====== SOURCE DATA

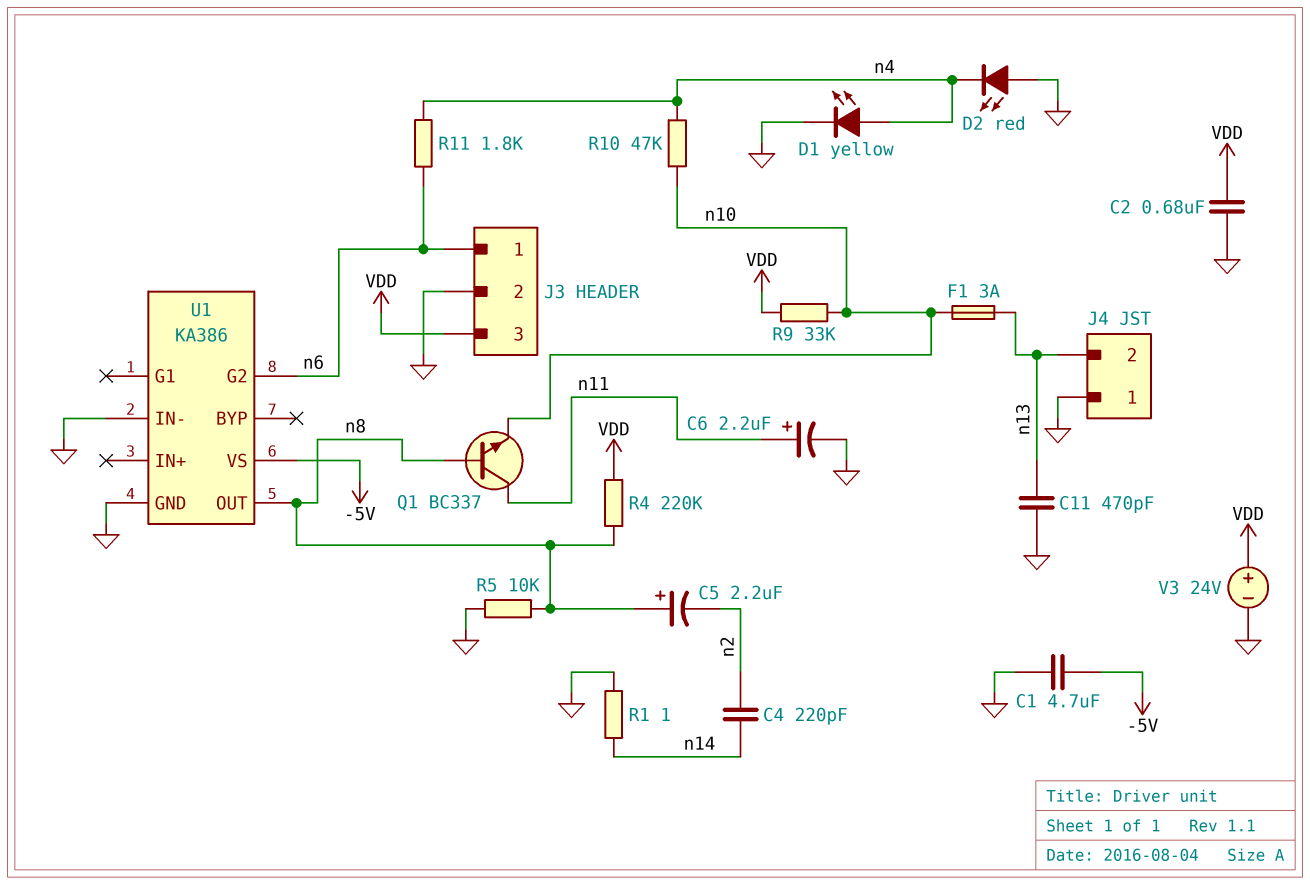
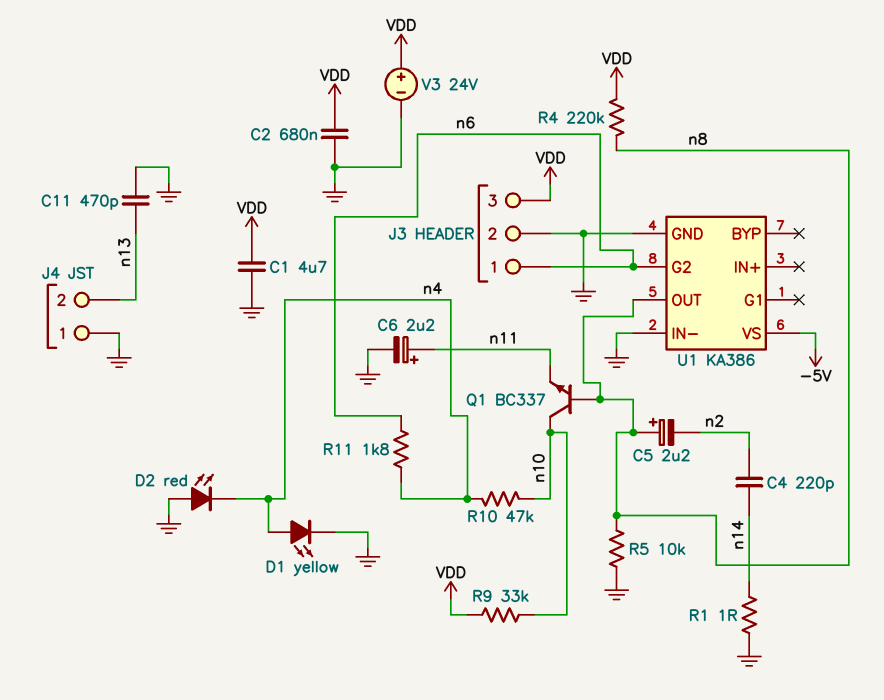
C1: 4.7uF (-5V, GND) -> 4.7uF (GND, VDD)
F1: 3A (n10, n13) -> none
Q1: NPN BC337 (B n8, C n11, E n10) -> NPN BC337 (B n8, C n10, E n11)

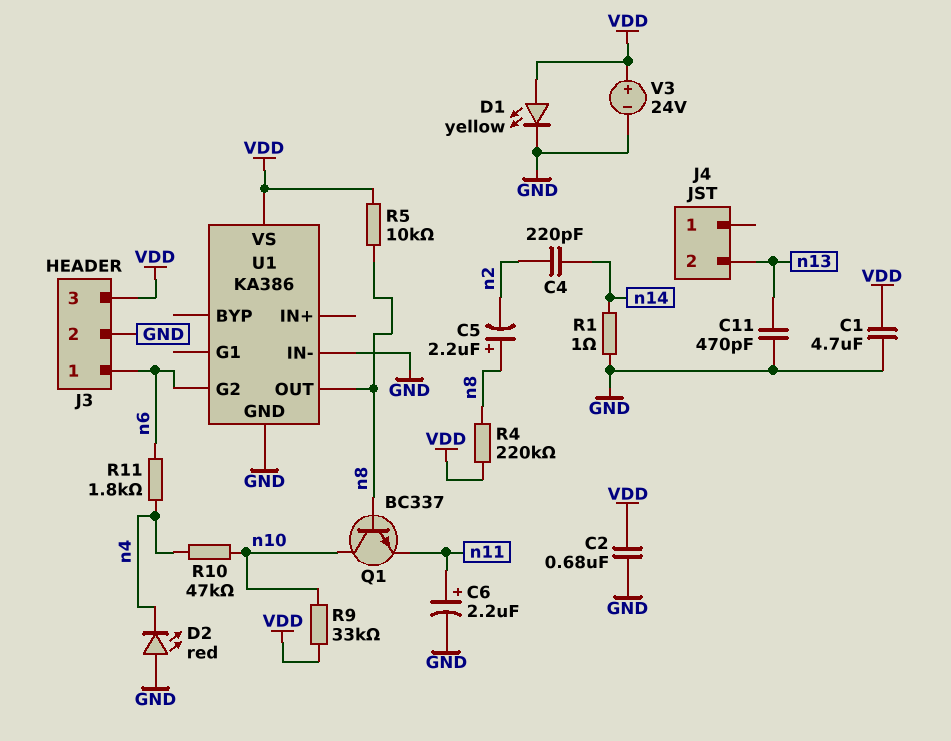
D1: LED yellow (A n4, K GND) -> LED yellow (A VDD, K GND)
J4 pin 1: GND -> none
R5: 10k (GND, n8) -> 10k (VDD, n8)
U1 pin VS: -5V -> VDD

============
====== SOURCE DATA

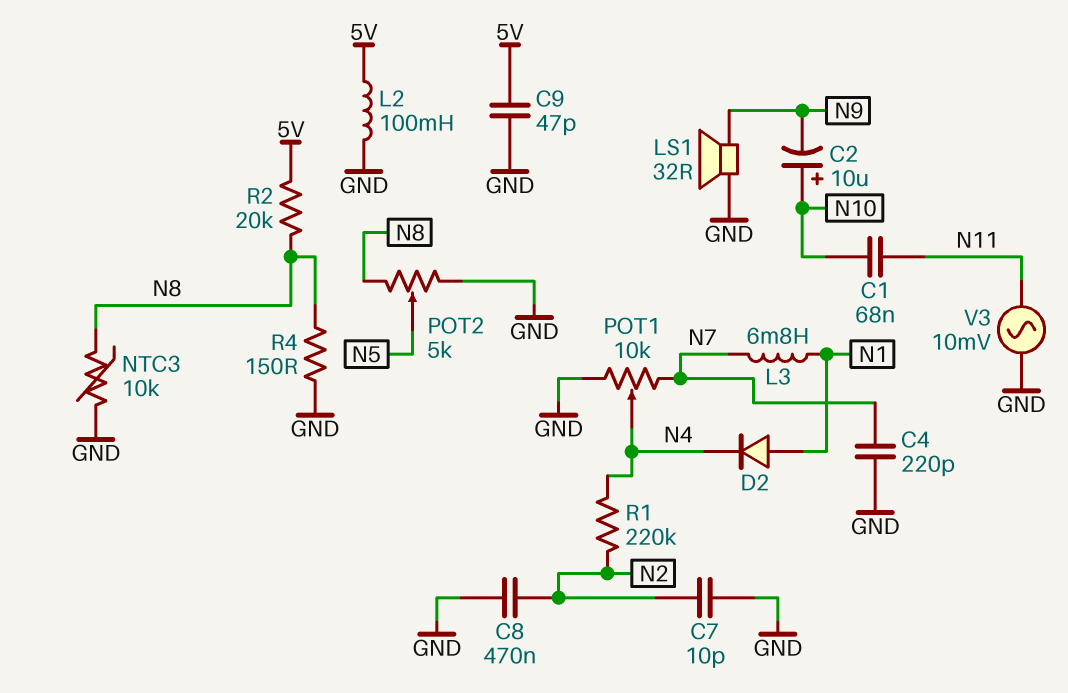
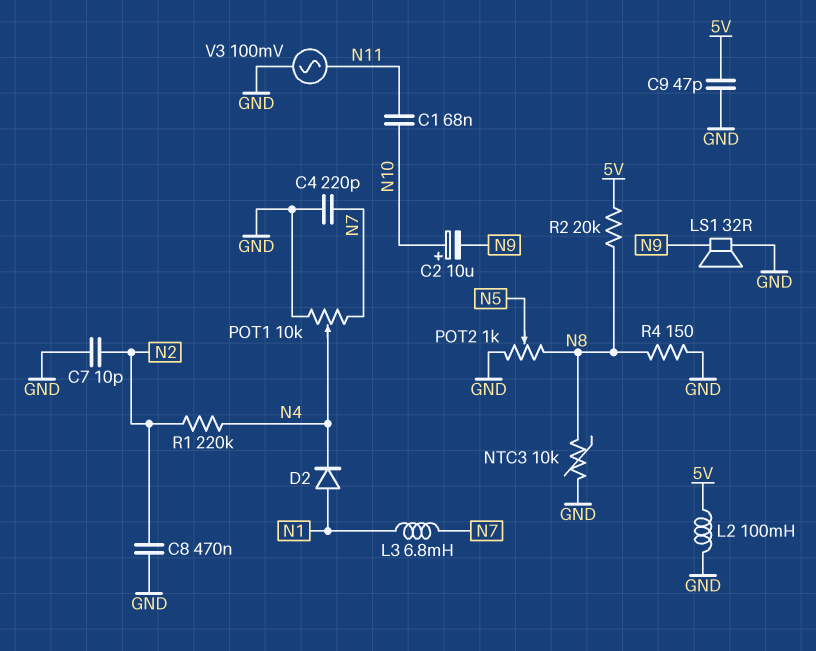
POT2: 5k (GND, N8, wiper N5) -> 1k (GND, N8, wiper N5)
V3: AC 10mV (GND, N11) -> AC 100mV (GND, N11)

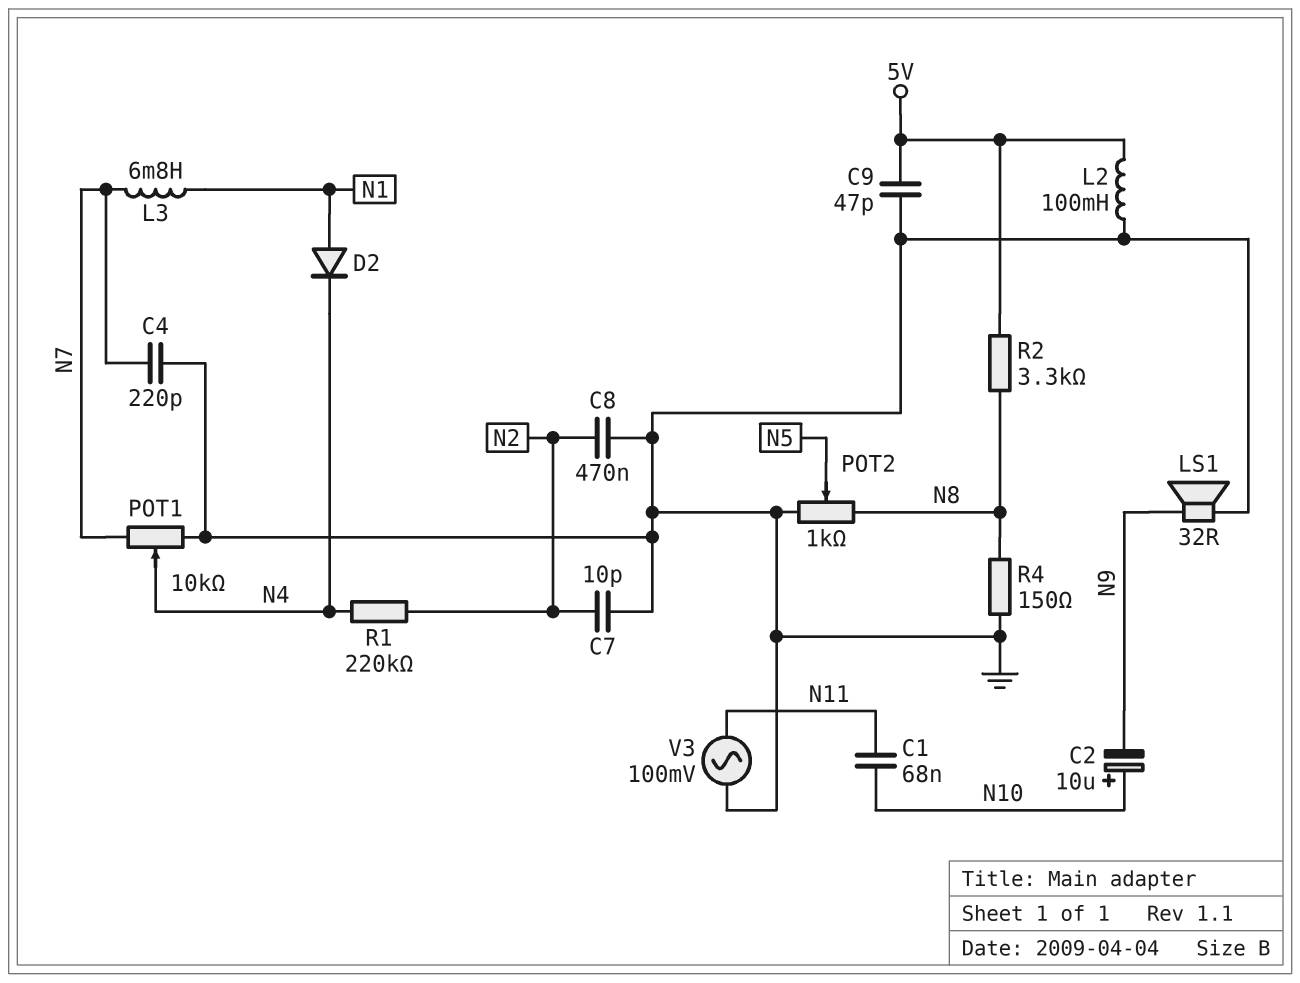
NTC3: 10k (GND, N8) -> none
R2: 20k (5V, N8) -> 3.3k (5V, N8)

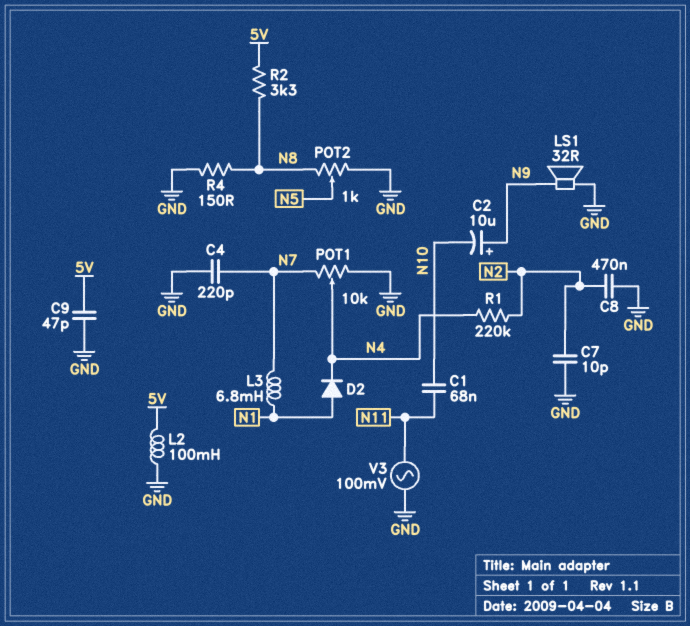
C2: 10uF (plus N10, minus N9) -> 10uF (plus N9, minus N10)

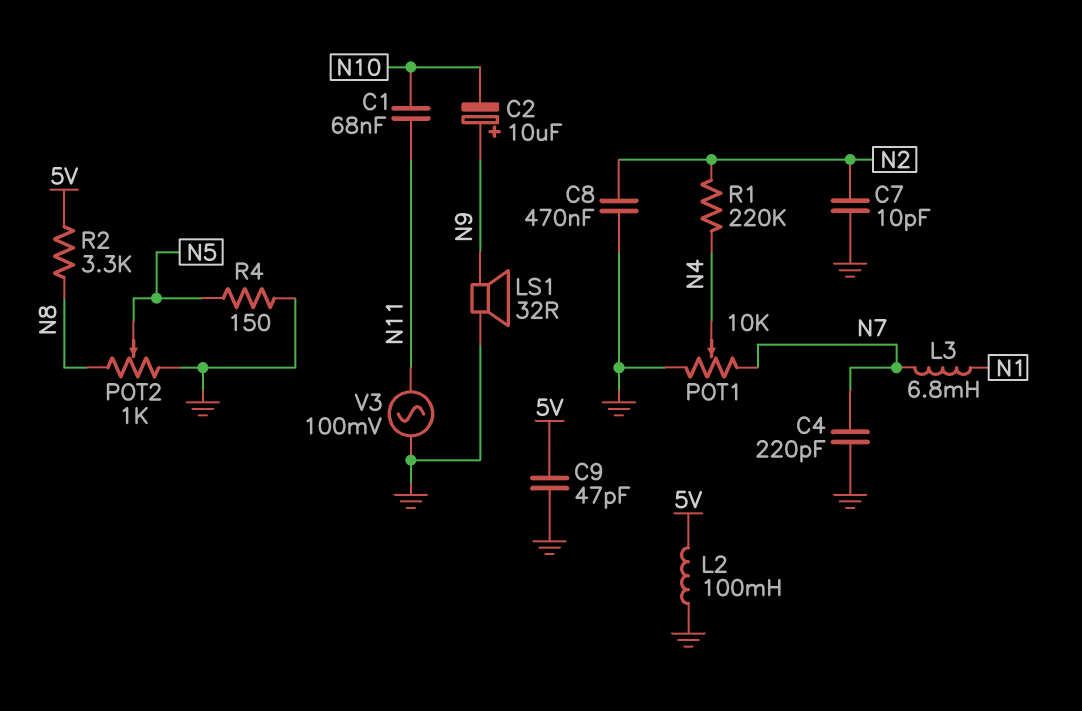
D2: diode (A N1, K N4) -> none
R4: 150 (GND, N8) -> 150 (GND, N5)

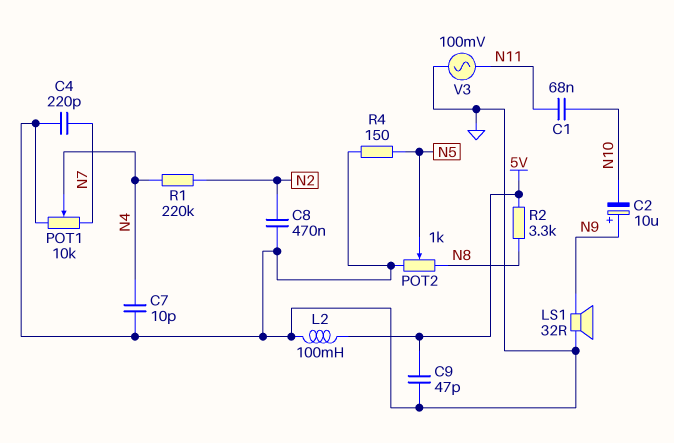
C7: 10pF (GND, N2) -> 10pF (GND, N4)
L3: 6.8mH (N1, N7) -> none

============

TASK DIRECTIONS :: Please set down, exactly and with no pictures, the lines in the entries above starting at the one holding "C2: 10uF (plus" and ending at the one holding "L3: 6.8mH (N1, N7) -> none", ends included.

ANSWER TO THE PROBLEM ::
C2: 10uF (plus N10, minus N9) -> 10uF (plus N9, minus N10)

D2: diode (A N1, K N4) -> none
R4: 150 (GND, N8) -> 150 (GND, N5)

C7: 10pF (GND, N2) -> 10pF (GND, N4)
L3: 6.8mH (N1, N7) -> none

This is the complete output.